Below are the entries. Set down exactly the line containing "(909, 531) = (707, 580): turquoise" and each line after it.

[AVAILABLE DATA Boundary: Start]

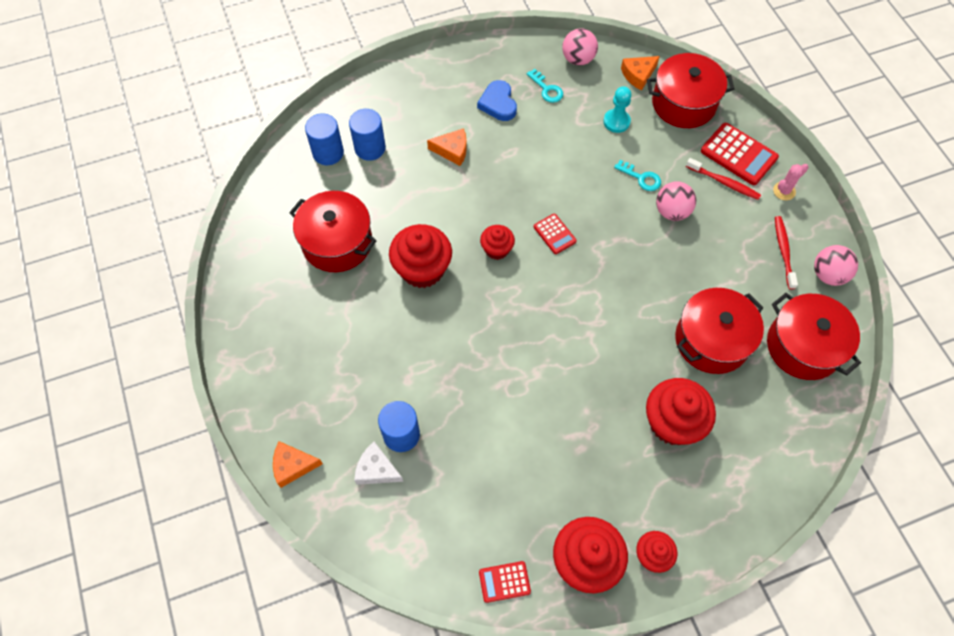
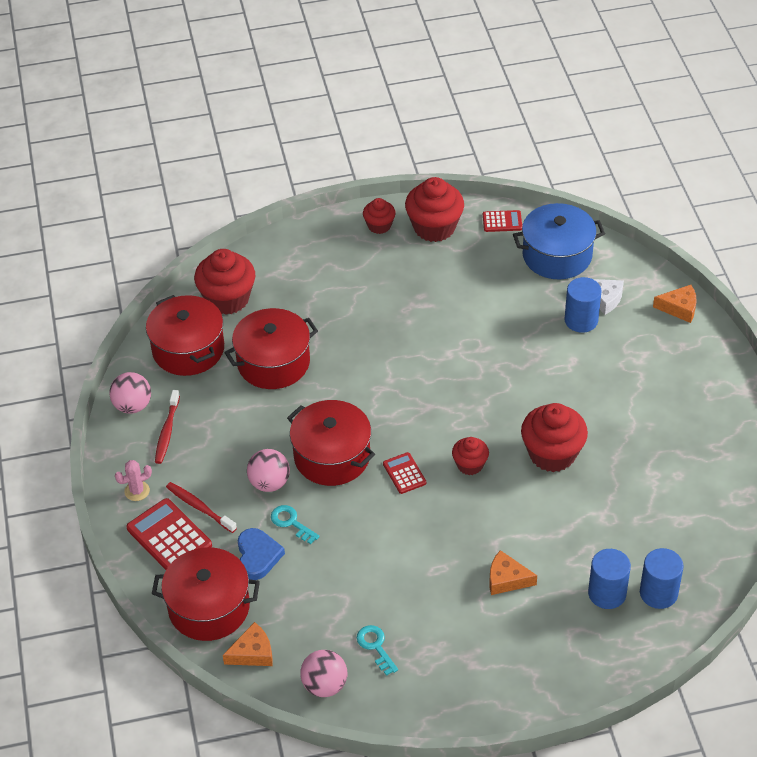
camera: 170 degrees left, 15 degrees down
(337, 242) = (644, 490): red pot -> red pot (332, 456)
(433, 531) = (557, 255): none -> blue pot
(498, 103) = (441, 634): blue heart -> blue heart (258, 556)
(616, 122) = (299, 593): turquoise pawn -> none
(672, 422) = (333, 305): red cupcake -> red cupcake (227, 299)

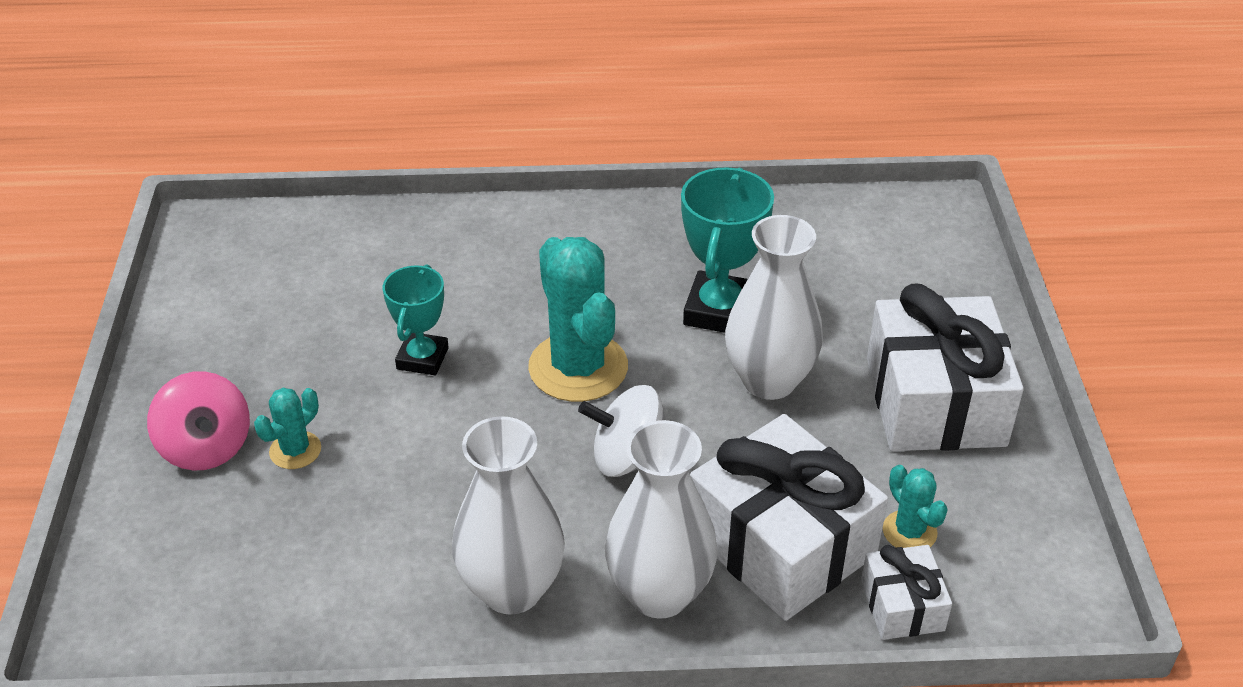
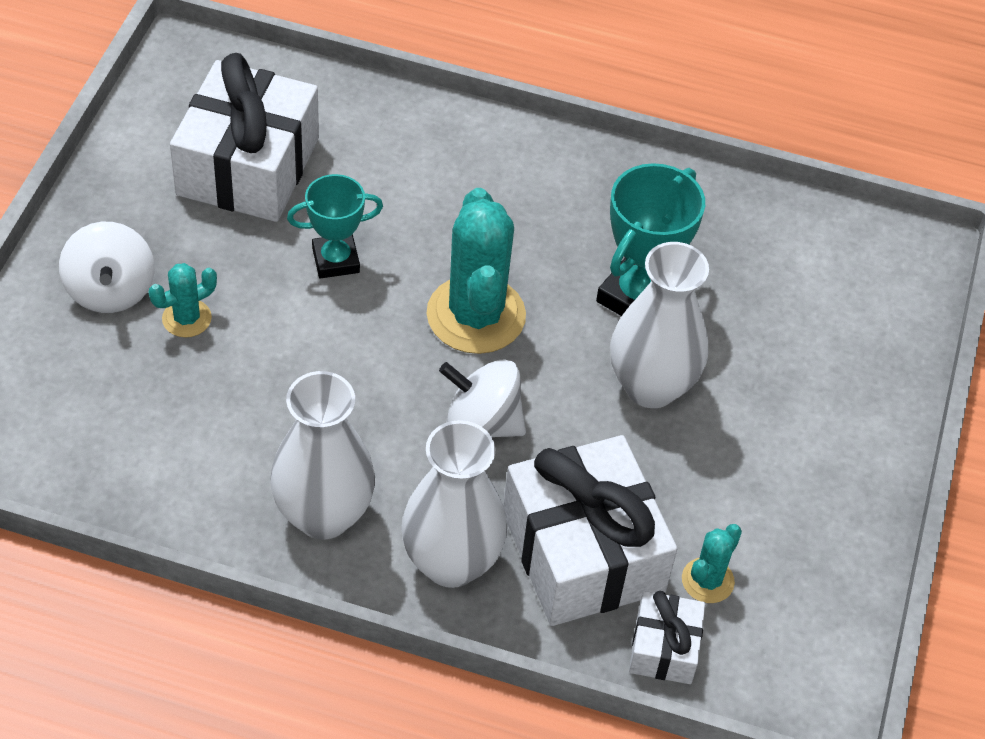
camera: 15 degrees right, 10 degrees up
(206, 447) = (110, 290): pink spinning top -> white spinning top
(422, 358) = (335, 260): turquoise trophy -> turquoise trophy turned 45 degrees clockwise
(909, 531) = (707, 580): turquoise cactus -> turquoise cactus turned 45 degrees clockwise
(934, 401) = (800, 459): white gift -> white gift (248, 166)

[AVAILABLE DATA Boundary: End]

• [FINISHED EXERCISE]:
(909, 531) = (707, 580): turquoise cactus -> turquoise cactus turned 45 degrees clockwise
(934, 401) = (800, 459): white gift -> white gift (248, 166)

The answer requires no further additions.